**Task instructions:** Pull every line with "white" from the material.

- - - - - - -

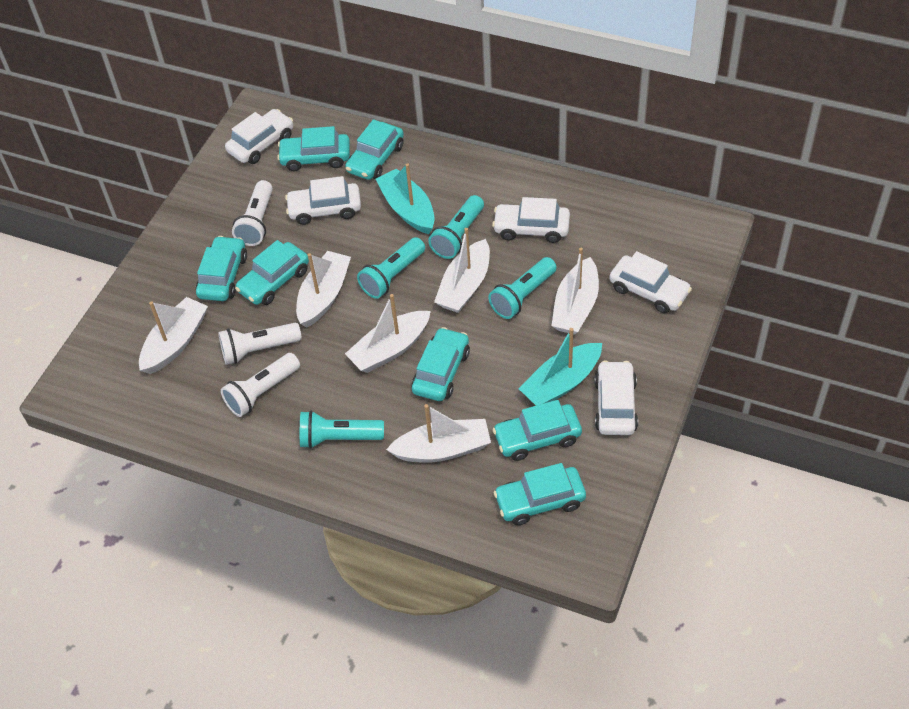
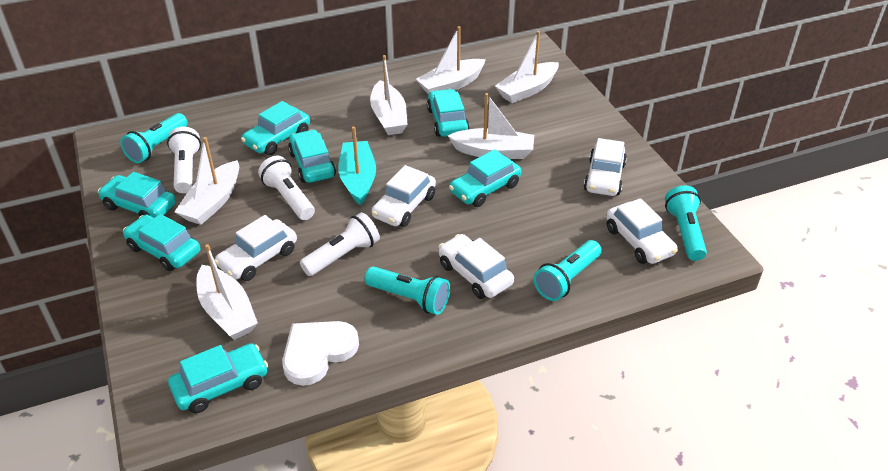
turquoise boat: 2 -> 1
white heart: 0 -> 1

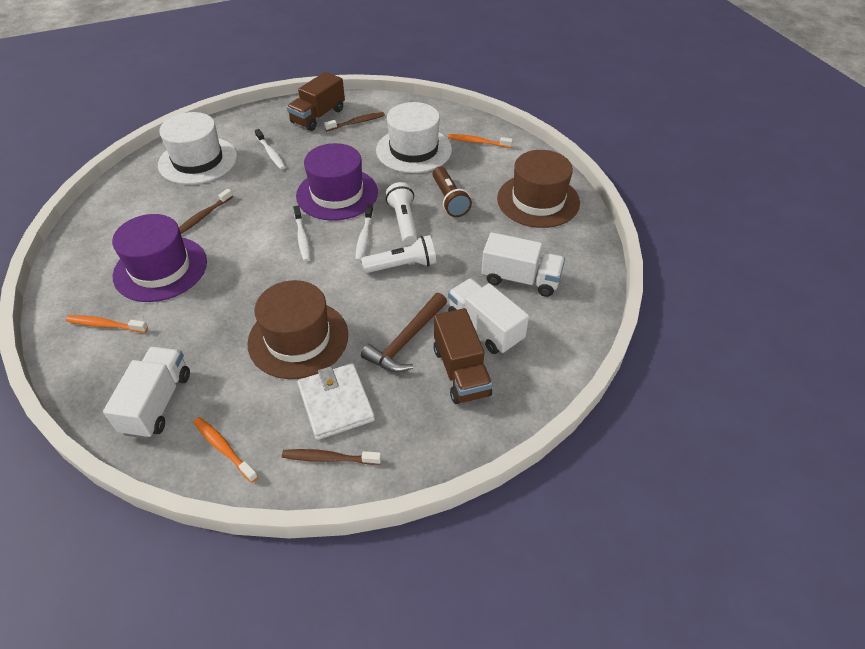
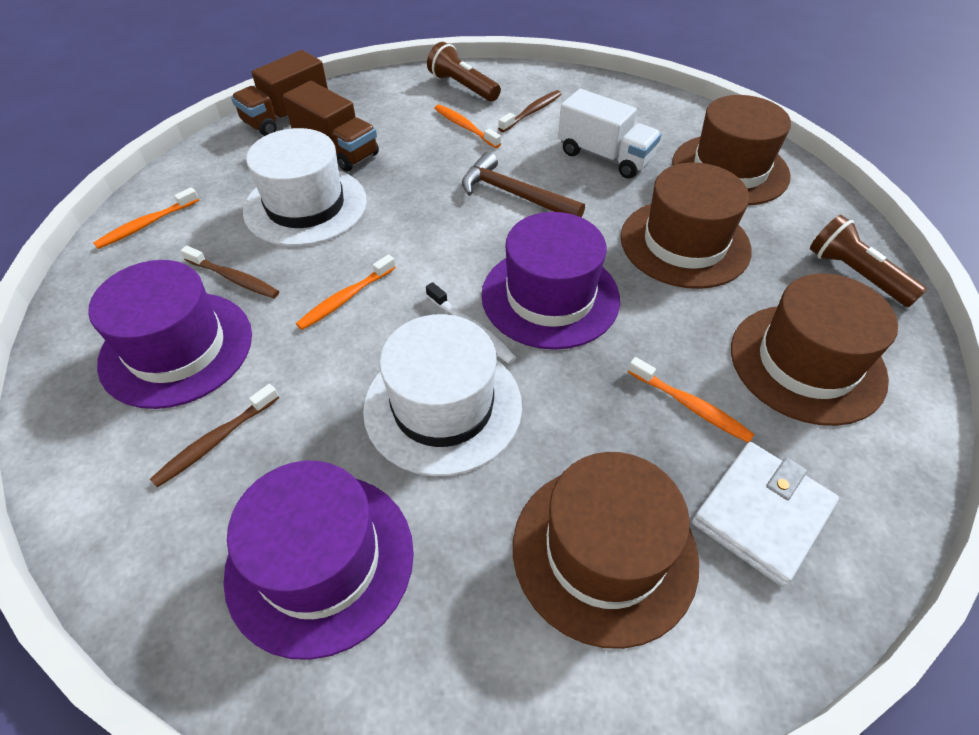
brown flashlight: 1 -> 2
brown hat: 2 -> 4
orange toothbrush: 3 -> 4
purple hat: 2 -> 3
white flashlight: 2 -> 0
white toothbrush: 3 -> 1
white truck: 3 -> 1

- - - - - - -

**Solution to this task:**
white heart: 0 -> 1
white flashlight: 2 -> 0
white toothbrush: 3 -> 1
white truck: 3 -> 1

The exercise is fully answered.